Exercise requirements
Your answer must consist solely of the lines from the start of the entries below through the line with "C102: 330nF (-15V, GND) -> none", unchanged.

** Opening Task data block **

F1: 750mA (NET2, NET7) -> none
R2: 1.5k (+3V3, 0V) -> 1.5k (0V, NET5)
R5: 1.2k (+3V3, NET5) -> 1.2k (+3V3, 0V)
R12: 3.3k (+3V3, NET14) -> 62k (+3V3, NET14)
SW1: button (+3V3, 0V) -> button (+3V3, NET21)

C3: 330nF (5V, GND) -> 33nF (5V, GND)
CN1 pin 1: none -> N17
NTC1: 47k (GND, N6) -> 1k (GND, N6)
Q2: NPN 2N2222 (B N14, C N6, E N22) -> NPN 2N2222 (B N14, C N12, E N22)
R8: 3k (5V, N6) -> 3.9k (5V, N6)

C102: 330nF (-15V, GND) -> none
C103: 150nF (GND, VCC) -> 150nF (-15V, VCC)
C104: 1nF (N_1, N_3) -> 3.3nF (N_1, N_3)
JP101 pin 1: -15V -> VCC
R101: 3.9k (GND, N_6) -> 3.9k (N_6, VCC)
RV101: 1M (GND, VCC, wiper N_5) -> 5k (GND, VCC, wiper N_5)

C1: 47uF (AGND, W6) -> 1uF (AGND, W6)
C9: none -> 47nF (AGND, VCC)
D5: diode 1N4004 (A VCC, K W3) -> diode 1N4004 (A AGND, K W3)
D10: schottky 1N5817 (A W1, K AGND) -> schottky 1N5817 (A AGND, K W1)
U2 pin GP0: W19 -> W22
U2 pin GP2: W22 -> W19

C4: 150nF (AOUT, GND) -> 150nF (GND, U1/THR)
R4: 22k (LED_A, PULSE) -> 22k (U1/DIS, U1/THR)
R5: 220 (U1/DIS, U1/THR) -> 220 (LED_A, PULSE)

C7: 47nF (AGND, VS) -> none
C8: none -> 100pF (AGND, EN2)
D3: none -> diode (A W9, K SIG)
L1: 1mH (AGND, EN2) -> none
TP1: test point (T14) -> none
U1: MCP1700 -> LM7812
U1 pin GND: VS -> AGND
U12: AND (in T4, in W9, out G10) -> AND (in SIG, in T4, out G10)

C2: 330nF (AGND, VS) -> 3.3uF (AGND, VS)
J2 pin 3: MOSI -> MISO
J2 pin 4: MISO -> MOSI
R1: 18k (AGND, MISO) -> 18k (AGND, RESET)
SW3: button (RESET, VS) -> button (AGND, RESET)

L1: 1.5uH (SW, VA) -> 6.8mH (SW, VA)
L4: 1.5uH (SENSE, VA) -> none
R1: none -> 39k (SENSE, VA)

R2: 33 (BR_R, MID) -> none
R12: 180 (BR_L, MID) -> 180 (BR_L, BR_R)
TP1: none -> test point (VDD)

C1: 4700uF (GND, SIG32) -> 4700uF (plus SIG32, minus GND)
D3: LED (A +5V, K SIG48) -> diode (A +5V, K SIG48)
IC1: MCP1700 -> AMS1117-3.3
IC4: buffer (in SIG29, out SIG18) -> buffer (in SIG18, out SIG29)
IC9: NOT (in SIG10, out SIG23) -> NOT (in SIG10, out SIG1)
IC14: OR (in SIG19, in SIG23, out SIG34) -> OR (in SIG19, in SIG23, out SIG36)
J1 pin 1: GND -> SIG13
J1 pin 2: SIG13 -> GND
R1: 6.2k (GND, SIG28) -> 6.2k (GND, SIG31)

** Closing Task data block **

Output for this task
F1: 750mA (NET2, NET7) -> none
R2: 1.5k (+3V3, 0V) -> 1.5k (0V, NET5)
R5: 1.2k (+3V3, NET5) -> 1.2k (+3V3, 0V)
R12: 3.3k (+3V3, NET14) -> 62k (+3V3, NET14)
SW1: button (+3V3, 0V) -> button (+3V3, NET21)

C3: 330nF (5V, GND) -> 33nF (5V, GND)
CN1 pin 1: none -> N17
NTC1: 47k (GND, N6) -> 1k (GND, N6)
Q2: NPN 2N2222 (B N14, C N6, E N22) -> NPN 2N2222 (B N14, C N12, E N22)
R8: 3k (5V, N6) -> 3.9k (5V, N6)

C102: 330nF (-15V, GND) -> none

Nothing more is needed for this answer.